Synthetic shape transformation data:
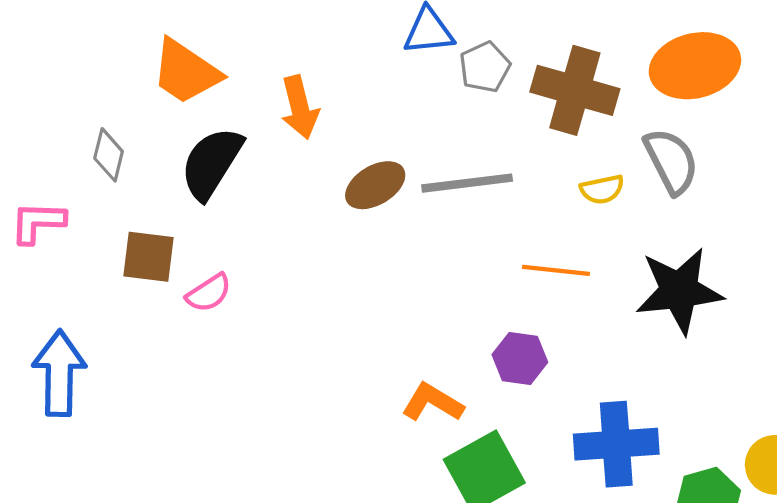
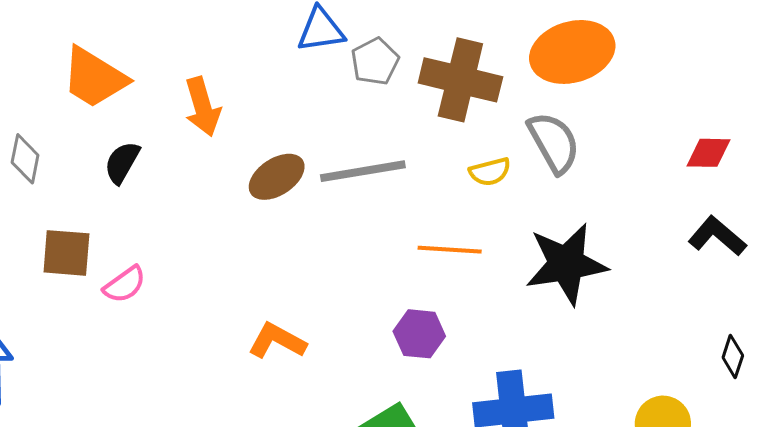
black semicircle: (211, 163) -> (122, 162), size x0.6
orange L-shape: (433, 402) -> (277, 341), moved

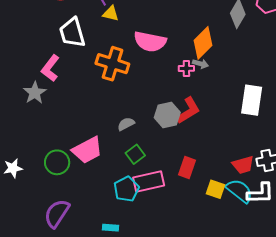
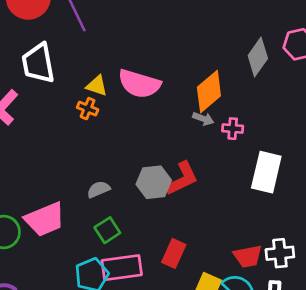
yellow triangle: (111, 14) -> (97, 86), moved
orange cross: (112, 64) -> (88, 109), size x0.5
pink cross: (186, 68) -> (233, 129), moved

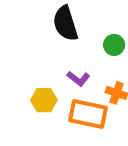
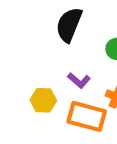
black semicircle: (65, 23) -> (69, 25), turned 36

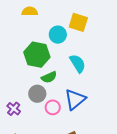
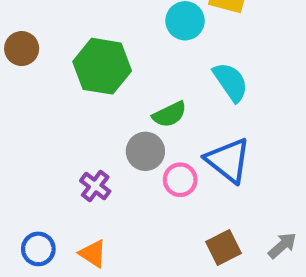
green hexagon: (37, 55) -> (102, 66), moved
blue triangle: (75, 99) -> (228, 160), turned -40

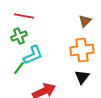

How to complete this task: Print exactly the line containing "pink cross: (186, 68) -> (233, 129), moved" and every line after it through the final line above, and leave all pictures out.

Answer box:
pink cross: (186, 68) -> (233, 129), moved

black semicircle: (65, 23) -> (69, 25), turned 36

green hexagon: (37, 55) -> (102, 66), moved
blue triangle: (75, 99) -> (228, 160), turned -40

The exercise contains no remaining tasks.